## Your instructions:
In the material below, the required lines run from the one containing "blue line: (370, 1037) -> (450, 1026), moved" through the one containing "pink diamond: (258, 62) -> (126, 53), moved". Copy those lines exactly, ends included, and nothing else.

********************

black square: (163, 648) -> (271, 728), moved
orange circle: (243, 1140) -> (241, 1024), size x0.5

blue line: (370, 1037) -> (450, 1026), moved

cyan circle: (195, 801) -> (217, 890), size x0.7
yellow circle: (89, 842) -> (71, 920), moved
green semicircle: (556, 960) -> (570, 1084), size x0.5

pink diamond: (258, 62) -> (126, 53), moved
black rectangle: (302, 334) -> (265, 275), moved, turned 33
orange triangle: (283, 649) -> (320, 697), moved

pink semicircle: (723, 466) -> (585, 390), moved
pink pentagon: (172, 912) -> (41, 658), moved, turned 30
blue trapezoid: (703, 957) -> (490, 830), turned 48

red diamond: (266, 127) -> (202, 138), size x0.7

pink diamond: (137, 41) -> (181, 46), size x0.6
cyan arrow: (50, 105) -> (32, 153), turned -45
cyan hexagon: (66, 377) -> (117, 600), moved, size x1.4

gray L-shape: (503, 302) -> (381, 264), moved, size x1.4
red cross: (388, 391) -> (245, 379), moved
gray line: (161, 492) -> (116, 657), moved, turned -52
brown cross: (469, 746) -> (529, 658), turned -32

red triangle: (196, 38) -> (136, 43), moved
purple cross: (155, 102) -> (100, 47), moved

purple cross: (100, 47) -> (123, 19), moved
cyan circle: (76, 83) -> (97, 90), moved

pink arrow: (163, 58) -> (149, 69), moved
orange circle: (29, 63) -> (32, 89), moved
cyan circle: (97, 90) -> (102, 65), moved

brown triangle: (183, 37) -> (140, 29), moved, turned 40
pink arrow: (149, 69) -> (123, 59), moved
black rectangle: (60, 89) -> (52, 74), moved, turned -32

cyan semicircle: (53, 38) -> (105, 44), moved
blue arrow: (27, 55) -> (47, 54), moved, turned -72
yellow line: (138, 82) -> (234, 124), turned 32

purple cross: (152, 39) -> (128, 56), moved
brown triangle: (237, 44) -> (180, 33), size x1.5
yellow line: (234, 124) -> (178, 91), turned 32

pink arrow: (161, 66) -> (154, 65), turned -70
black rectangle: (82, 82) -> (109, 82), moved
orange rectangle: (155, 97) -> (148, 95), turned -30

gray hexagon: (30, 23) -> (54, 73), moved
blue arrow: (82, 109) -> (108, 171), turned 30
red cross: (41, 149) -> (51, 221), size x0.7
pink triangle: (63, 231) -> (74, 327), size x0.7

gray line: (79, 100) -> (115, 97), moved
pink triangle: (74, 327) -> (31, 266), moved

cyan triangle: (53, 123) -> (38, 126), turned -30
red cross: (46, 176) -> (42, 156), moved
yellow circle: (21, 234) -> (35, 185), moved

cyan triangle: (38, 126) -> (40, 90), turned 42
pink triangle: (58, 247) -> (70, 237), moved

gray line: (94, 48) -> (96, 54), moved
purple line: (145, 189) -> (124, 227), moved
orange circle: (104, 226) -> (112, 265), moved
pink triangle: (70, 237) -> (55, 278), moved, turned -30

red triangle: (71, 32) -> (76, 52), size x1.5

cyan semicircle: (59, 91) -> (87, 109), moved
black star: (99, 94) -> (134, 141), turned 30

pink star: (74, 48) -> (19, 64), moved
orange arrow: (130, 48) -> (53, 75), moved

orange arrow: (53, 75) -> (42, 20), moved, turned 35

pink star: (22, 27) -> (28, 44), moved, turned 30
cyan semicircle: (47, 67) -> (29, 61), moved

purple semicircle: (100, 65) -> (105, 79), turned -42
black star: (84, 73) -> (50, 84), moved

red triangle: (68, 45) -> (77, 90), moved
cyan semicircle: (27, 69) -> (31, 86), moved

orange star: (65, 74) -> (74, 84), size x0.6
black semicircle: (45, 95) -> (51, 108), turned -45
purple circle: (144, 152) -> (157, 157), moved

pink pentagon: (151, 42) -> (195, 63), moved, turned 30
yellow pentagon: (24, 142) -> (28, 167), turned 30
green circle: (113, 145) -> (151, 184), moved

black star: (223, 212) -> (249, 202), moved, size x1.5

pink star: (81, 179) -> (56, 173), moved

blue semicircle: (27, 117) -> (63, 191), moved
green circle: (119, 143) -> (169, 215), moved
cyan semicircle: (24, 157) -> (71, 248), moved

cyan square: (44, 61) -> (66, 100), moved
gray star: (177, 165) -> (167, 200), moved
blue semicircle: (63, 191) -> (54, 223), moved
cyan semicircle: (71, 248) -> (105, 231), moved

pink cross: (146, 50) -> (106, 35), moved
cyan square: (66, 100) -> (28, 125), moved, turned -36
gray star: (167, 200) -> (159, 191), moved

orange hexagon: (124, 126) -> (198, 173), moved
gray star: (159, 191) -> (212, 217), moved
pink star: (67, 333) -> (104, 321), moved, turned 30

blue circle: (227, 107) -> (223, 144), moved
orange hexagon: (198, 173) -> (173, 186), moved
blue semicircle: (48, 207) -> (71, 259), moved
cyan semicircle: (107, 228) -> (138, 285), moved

********************

## Task solution:
blue line: (370, 1037) -> (450, 1026), moved

cyan circle: (195, 801) -> (217, 890), size x0.7
yellow circle: (89, 842) -> (71, 920), moved
green semicircle: (556, 960) -> (570, 1084), size x0.5

pink diamond: (258, 62) -> (126, 53), moved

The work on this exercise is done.